AVAILABLE DATA
----------------

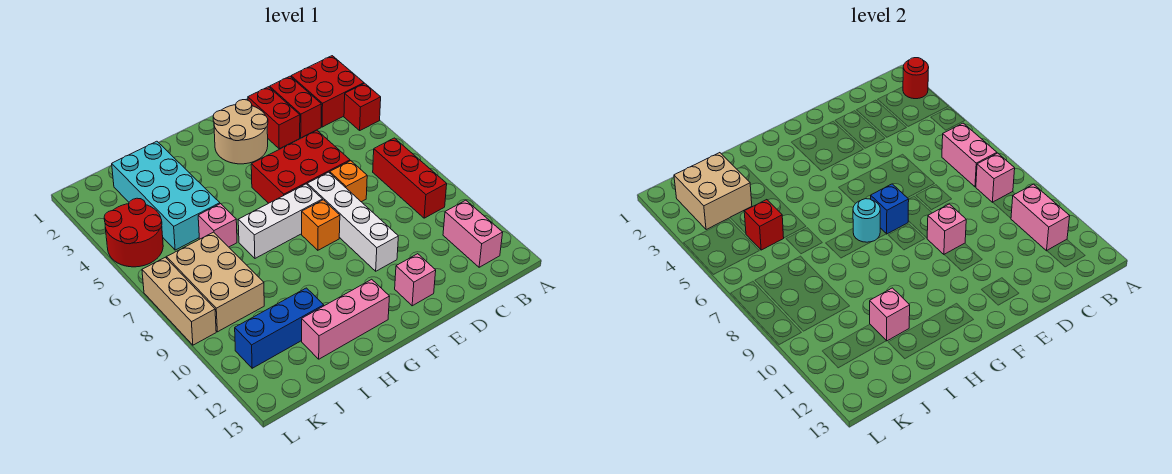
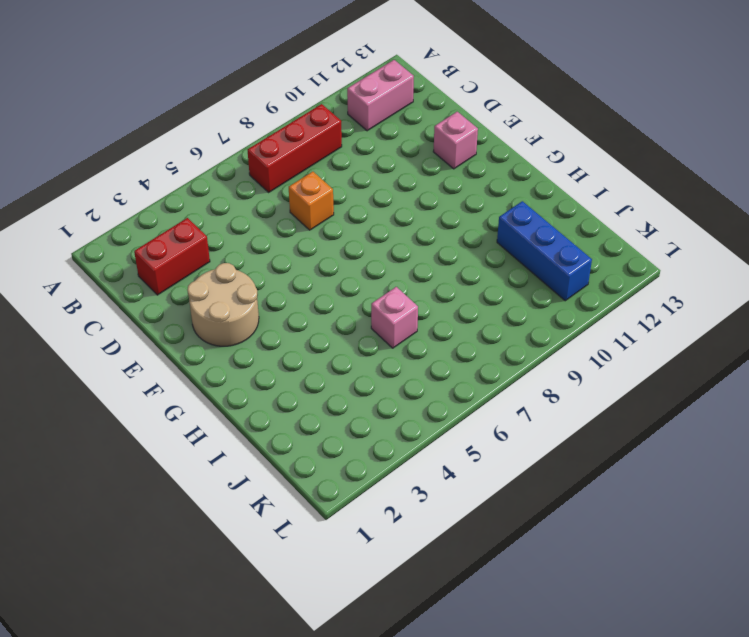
none -> red brick A2:B3 level 1
none -> red brick A4 level 1
none -> red brick D2:D3 level 1
none -> red brick D5:F6 level 1

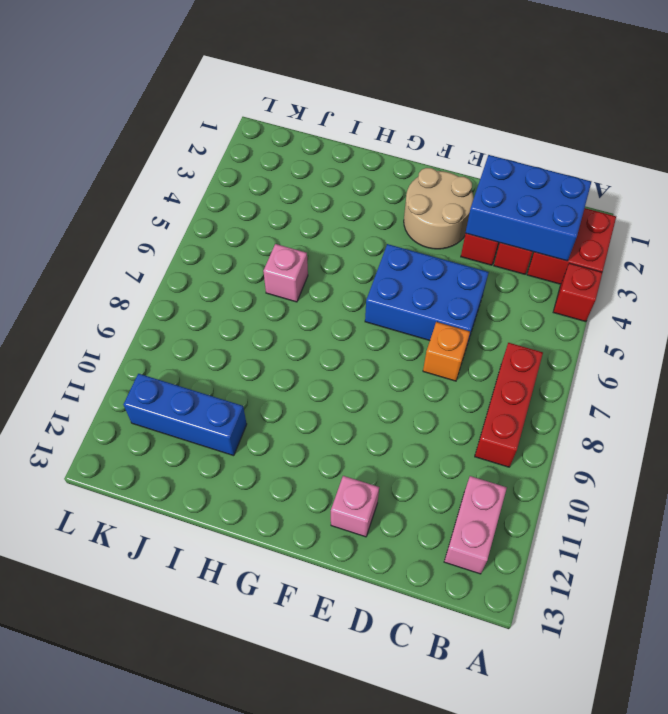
blue brick B2:D3 level 2 -> none
blue brick D5:F6 level 1 -> red brick D5:F6 level 1
none -> white brick E7:E10 level 1
none -> white brick F7:H7 level 1
none -> orange brick F8 level 1
none -> pink brick G12:I12 level 1

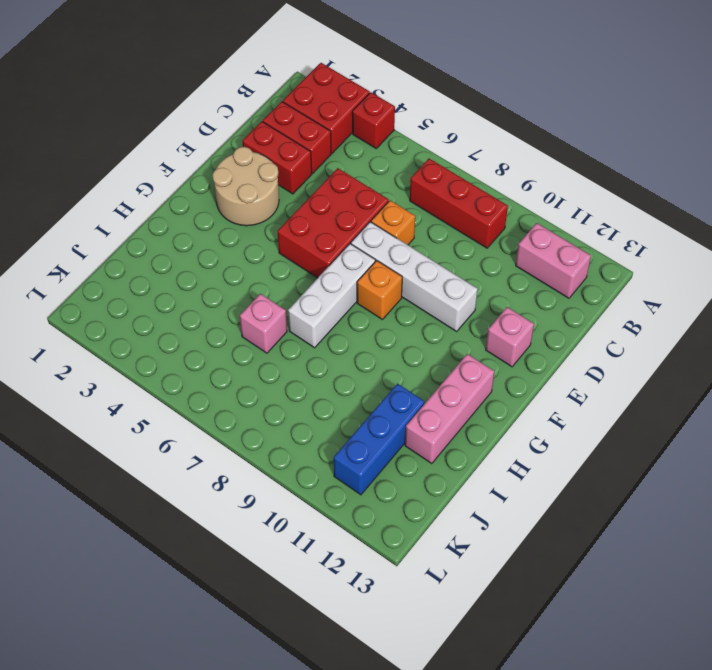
none -> cyan brick I2:J5 level 1
none -> tan brick J7:K9 level 1
none -> red round brick K4:L5 level 1
none -> tan brick L7:L9 level 1

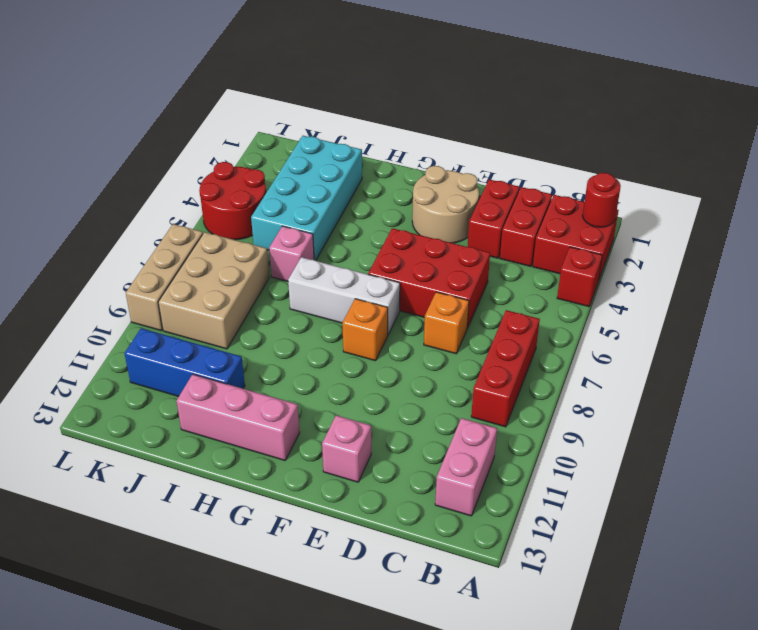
none -> white brick E7:E10 level 1
none -> pink brick B6:B7 level 2
none -> pink brick B8 level 2
none -> pink brick B10:B11 level 2

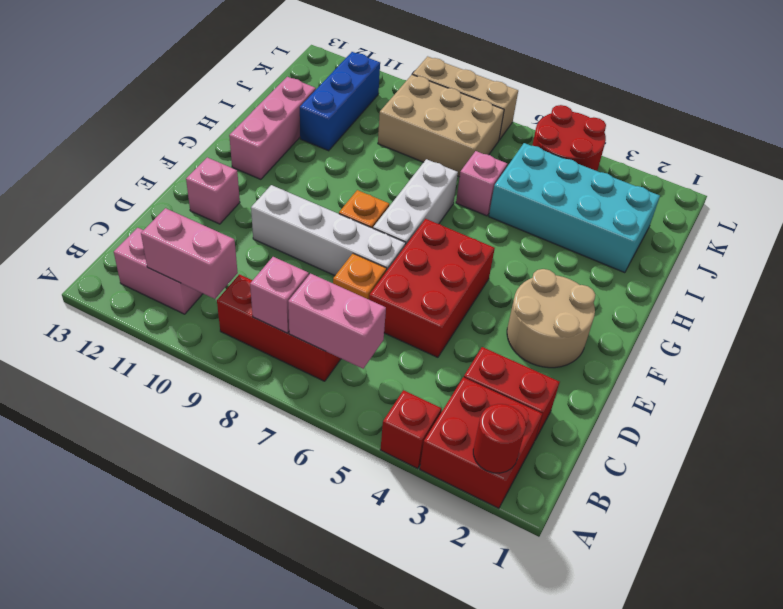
none -> red brick D2:D3 level 1
none -> pink brick E9 level 2
none -> blue brick F7 level 2
none -> cyan round brick G7 level 2

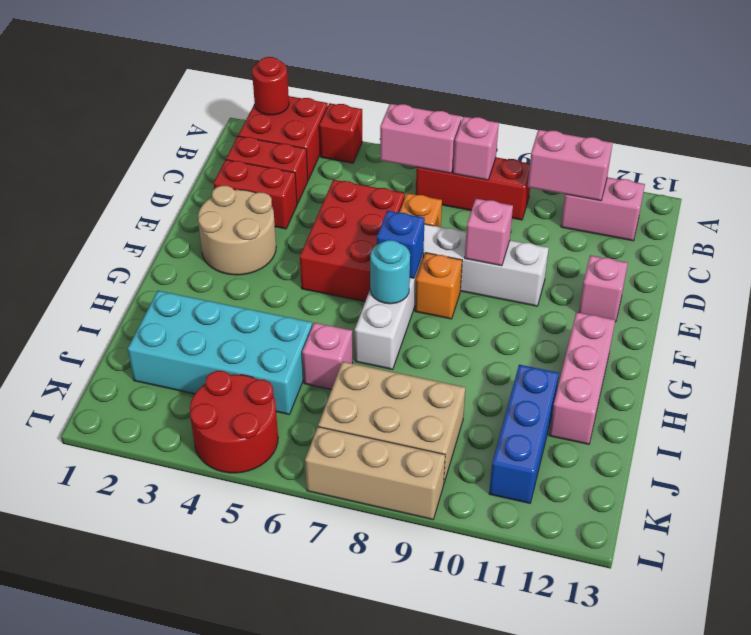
none -> pink brick I11 level 2
none -> tan brick J2:K3 level 2
none -> red brick J5 level 2

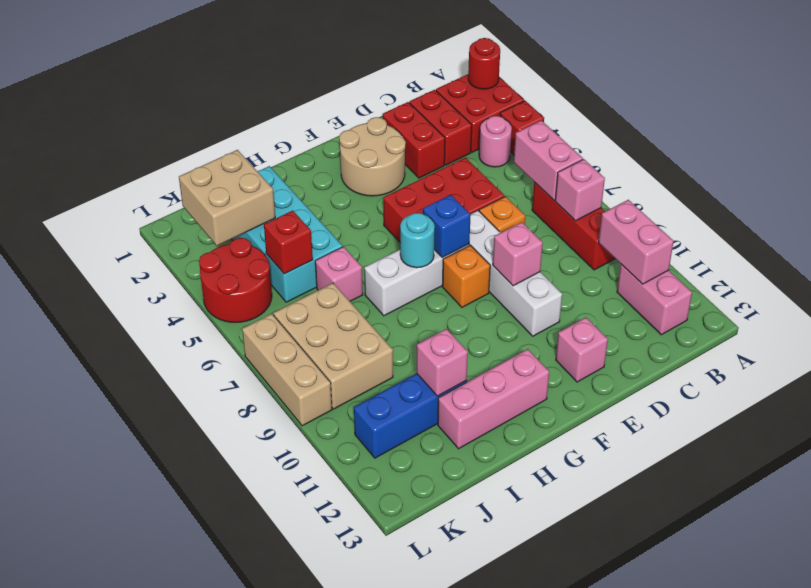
pink round brick B4 level 1 -> none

----------------

Write out the records above once more, word for word, with no pictures.

none -> red brick A2:B3 level 1
none -> red brick A4 level 1
none -> red brick D2:D3 level 1
none -> red brick D5:F6 level 1

blue brick B2:D3 level 2 -> none
blue brick D5:F6 level 1 -> red brick D5:F6 level 1
none -> white brick E7:E10 level 1
none -> white brick F7:H7 level 1
none -> orange brick F8 level 1
none -> pink brick G12:I12 level 1

none -> cyan brick I2:J5 level 1
none -> tan brick J7:K9 level 1
none -> red round brick K4:L5 level 1
none -> tan brick L7:L9 level 1

none -> white brick E7:E10 level 1
none -> pink brick B6:B7 level 2
none -> pink brick B8 level 2
none -> pink brick B10:B11 level 2

none -> red brick D2:D3 level 1
none -> pink brick E9 level 2
none -> blue brick F7 level 2
none -> cyan round brick G7 level 2

none -> pink brick I11 level 2
none -> tan brick J2:K3 level 2
none -> red brick J5 level 2

pink round brick B4 level 1 -> none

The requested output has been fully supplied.